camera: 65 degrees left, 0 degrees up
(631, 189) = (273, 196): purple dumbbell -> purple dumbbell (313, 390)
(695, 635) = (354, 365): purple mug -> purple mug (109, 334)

━━━━━━━━

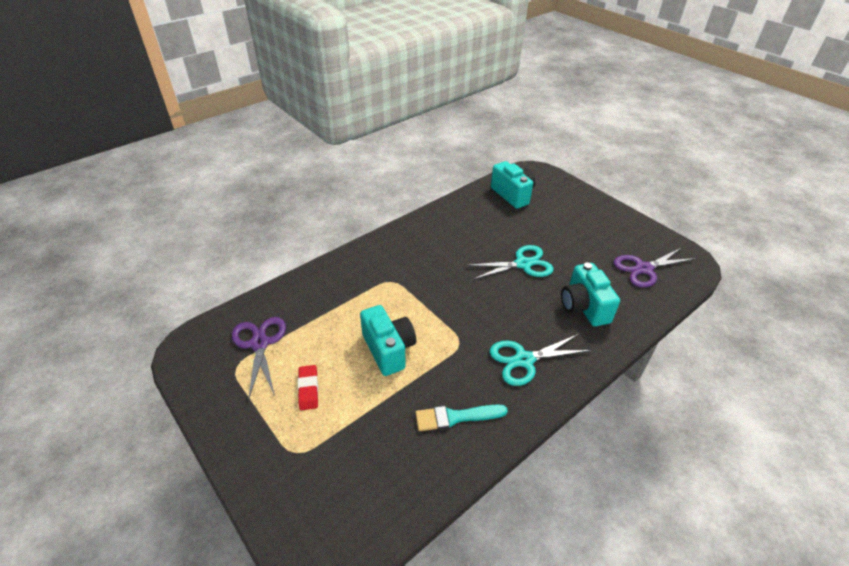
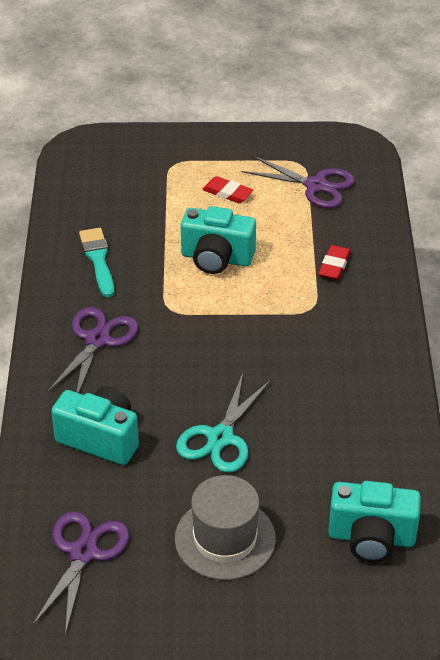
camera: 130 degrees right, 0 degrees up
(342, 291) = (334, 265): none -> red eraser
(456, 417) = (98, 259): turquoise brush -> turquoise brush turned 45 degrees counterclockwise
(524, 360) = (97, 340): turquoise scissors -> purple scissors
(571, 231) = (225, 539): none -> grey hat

━━━━━━━━

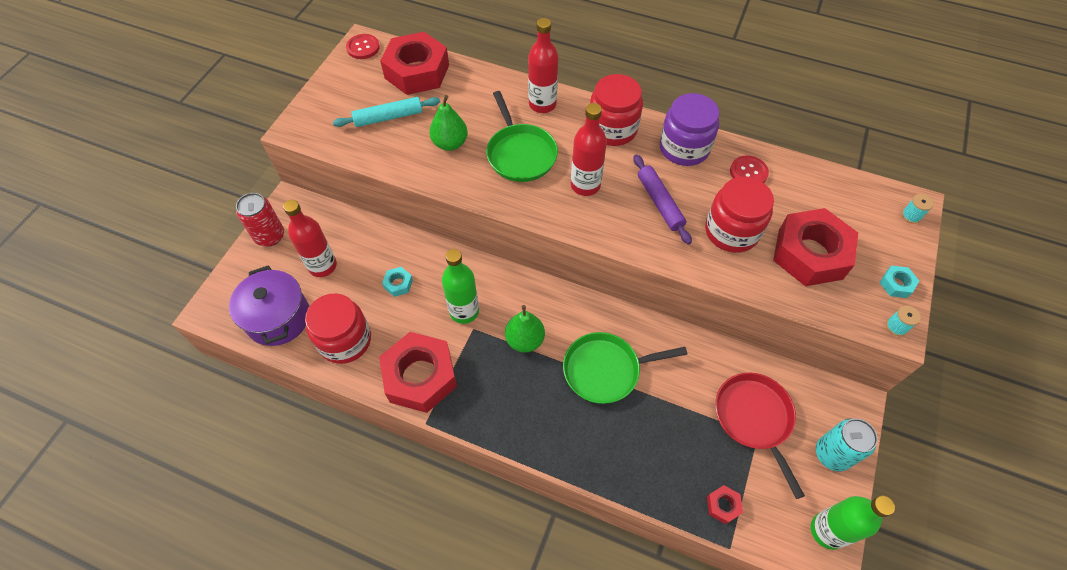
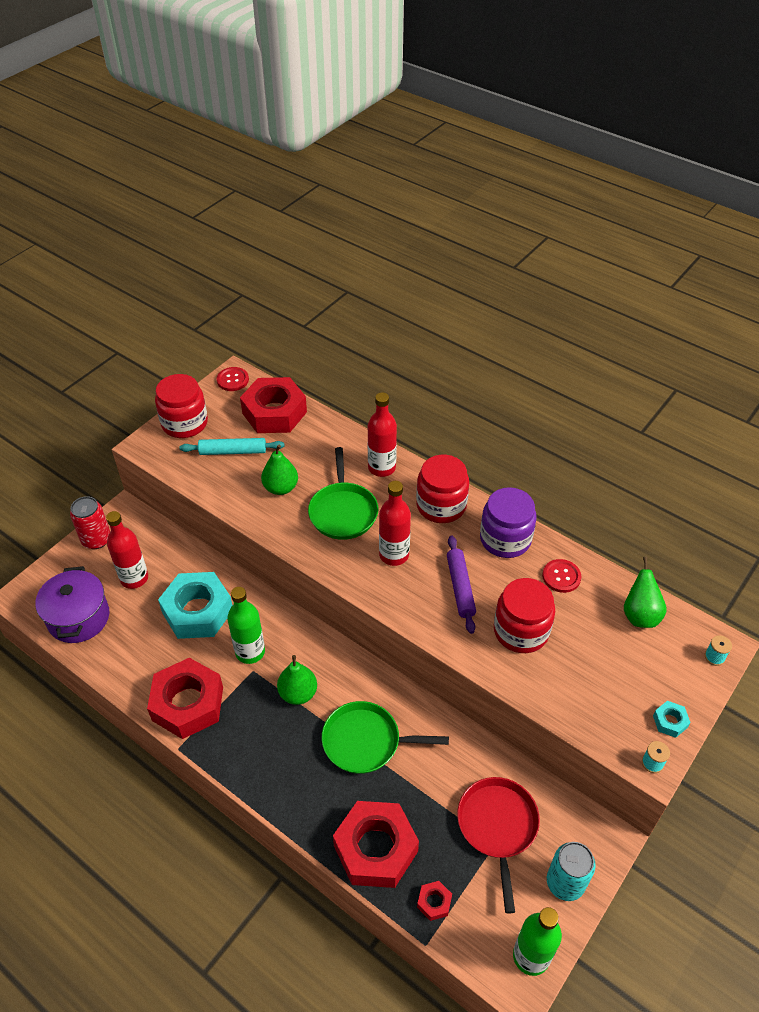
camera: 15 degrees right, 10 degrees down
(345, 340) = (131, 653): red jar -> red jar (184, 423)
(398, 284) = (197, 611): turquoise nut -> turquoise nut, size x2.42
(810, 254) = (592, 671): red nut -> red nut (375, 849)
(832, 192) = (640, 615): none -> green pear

━━━━━━━━

◆ **Assignment**:
Scan the listing above for the word "degrees" and copy every line that holds it.

◆ **Solution to this task**:
camera: 65 degrees left, 0 degrees up
camera: 130 degrees right, 0 degrees up
(456, 417) = (98, 259): turquoise brush -> turquoise brush turned 45 degrees counterclockwise
camera: 15 degrees right, 10 degrees down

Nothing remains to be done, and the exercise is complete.